:: TASK STATEMENT ::
Print word for word the records from the line containing "GPS3: NEO-6M -> L76K" through the end.

Itemized modification records
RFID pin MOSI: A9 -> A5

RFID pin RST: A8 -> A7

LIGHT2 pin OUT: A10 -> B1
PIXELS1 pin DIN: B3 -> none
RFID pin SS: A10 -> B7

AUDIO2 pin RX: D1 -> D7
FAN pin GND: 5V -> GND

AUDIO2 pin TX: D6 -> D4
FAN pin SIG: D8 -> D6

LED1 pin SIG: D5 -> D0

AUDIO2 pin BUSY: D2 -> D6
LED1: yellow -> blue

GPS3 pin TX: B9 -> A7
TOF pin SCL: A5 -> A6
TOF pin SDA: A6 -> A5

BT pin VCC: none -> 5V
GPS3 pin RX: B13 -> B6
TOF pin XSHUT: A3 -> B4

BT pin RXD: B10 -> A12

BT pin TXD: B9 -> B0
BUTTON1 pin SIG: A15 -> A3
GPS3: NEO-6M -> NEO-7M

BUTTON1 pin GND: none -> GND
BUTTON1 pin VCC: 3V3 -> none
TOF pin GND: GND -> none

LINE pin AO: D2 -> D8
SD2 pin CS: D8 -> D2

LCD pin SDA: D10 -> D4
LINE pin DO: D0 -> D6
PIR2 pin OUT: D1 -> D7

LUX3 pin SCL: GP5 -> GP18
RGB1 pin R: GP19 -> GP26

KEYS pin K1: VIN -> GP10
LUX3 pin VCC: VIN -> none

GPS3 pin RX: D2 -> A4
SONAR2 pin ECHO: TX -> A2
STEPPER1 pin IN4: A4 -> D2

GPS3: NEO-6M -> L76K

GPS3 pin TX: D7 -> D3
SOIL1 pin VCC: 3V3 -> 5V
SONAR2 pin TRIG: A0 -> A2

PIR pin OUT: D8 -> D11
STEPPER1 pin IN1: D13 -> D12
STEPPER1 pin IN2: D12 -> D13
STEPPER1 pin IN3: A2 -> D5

:: SOLUTION TO THIS PROBLEM ::
GPS3: NEO-6M -> L76K

GPS3 pin TX: D7 -> D3
SOIL1 pin VCC: 3V3 -> 5V
SONAR2 pin TRIG: A0 -> A2

PIR pin OUT: D8 -> D11
STEPPER1 pin IN1: D13 -> D12
STEPPER1 pin IN2: D12 -> D13
STEPPER1 pin IN3: A2 -> D5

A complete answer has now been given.